======== Data shown

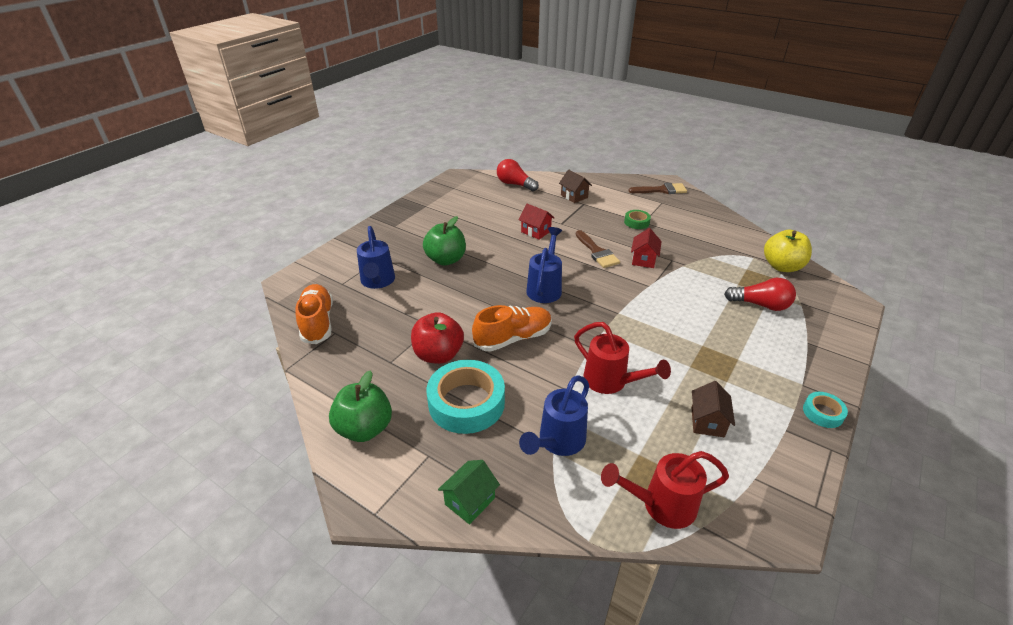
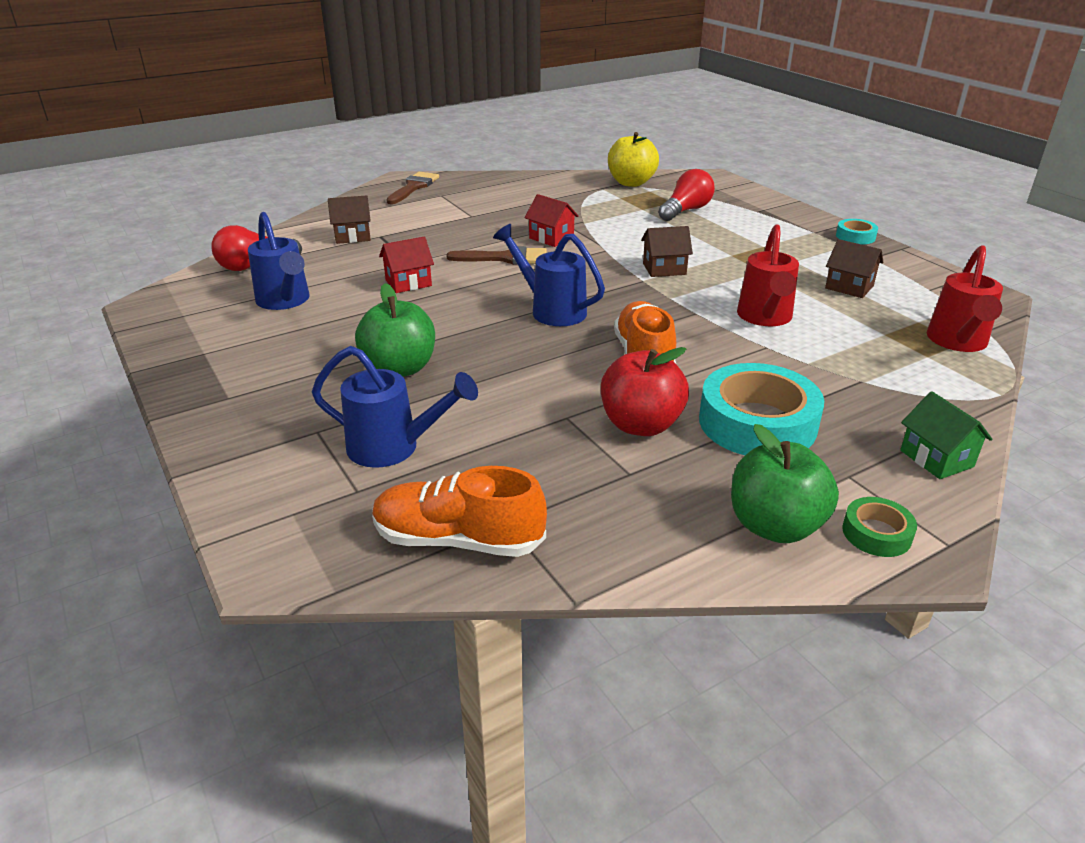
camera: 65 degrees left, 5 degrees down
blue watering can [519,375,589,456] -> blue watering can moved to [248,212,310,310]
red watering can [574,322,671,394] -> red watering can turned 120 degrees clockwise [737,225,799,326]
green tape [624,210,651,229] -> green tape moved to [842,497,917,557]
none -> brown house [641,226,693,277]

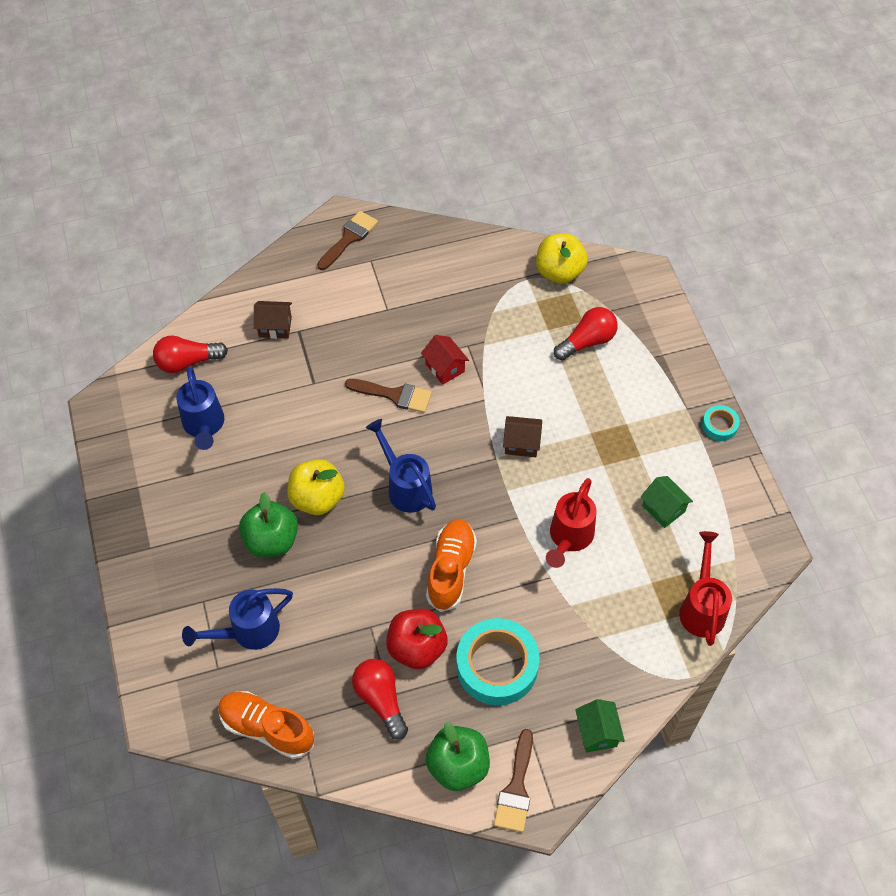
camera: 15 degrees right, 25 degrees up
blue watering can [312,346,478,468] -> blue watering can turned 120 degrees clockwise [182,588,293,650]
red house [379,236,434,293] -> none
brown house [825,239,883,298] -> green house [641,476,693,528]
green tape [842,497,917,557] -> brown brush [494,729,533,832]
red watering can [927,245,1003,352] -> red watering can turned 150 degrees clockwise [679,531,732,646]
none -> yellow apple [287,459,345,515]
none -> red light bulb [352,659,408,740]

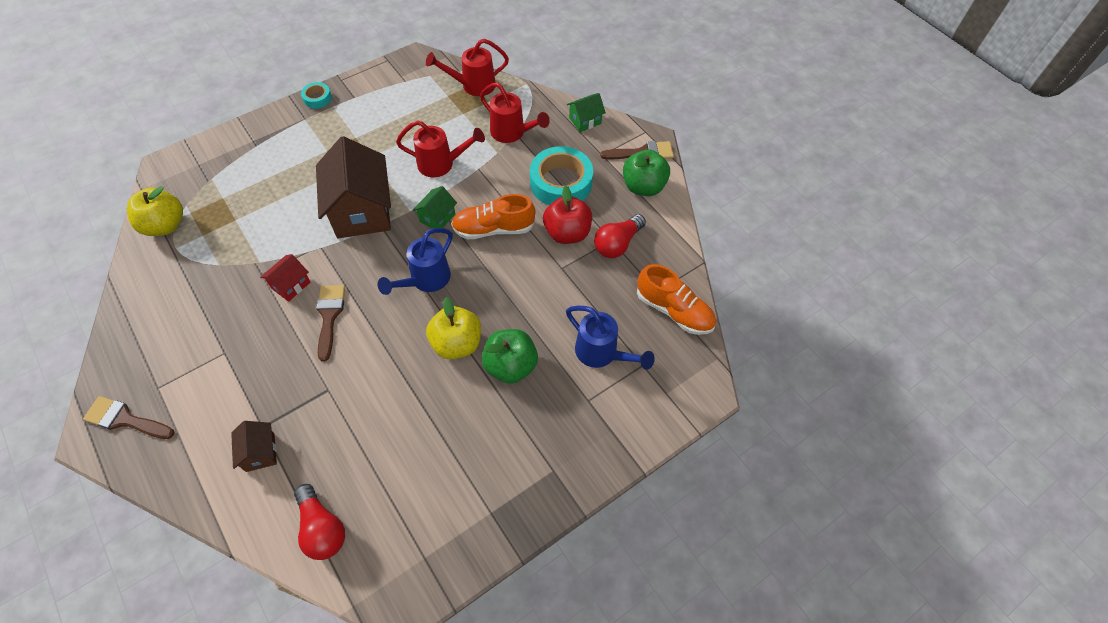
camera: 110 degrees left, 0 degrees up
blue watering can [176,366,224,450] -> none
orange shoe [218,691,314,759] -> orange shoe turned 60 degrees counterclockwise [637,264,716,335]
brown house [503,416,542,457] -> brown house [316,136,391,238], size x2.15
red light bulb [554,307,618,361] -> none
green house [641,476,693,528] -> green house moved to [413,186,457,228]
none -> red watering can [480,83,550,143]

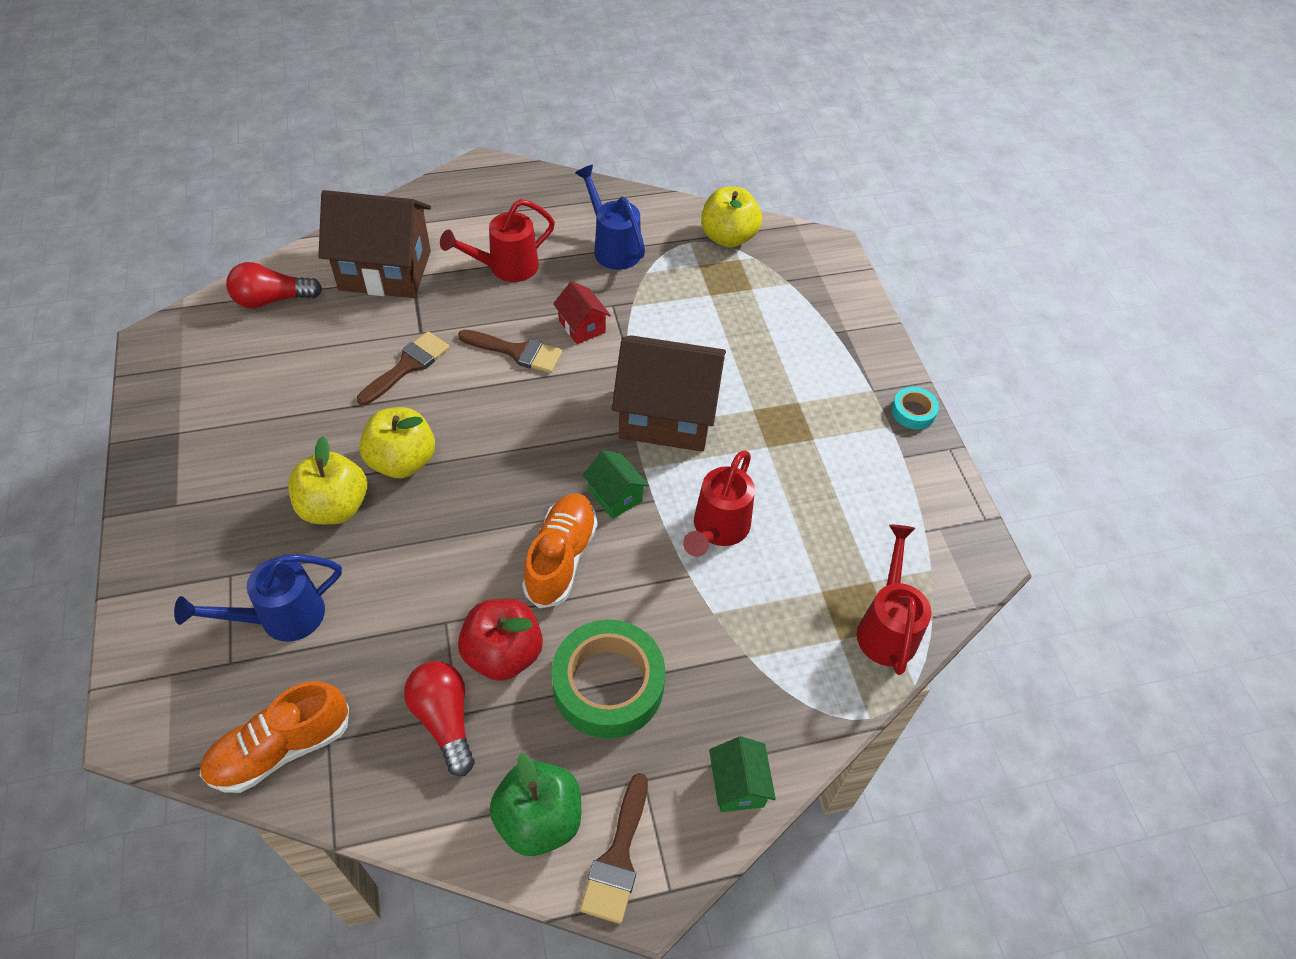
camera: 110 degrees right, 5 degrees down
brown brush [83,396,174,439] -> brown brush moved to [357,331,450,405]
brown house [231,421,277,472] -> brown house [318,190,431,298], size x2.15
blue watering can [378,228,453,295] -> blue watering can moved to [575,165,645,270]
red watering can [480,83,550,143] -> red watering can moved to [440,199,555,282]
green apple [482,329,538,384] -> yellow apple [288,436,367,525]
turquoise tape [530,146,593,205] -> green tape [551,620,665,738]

================

(Task brief):
Which lines fall between the one containing "none -> red watering can [480,83,550,143]" and the last line of the listing, both included? Give them again exactly, without the pictures.

(Exercise output):
none -> red watering can [480,83,550,143]

camera: 110 degrees right, 5 degrees down
brown brush [83,396,174,439] -> brown brush moved to [357,331,450,405]
brown house [231,421,277,472] -> brown house [318,190,431,298], size x2.15
blue watering can [378,228,453,295] -> blue watering can moved to [575,165,645,270]
red watering can [480,83,550,143] -> red watering can moved to [440,199,555,282]
green apple [482,329,538,384] -> yellow apple [288,436,367,525]
turquoise tape [530,146,593,205] -> green tape [551,620,665,738]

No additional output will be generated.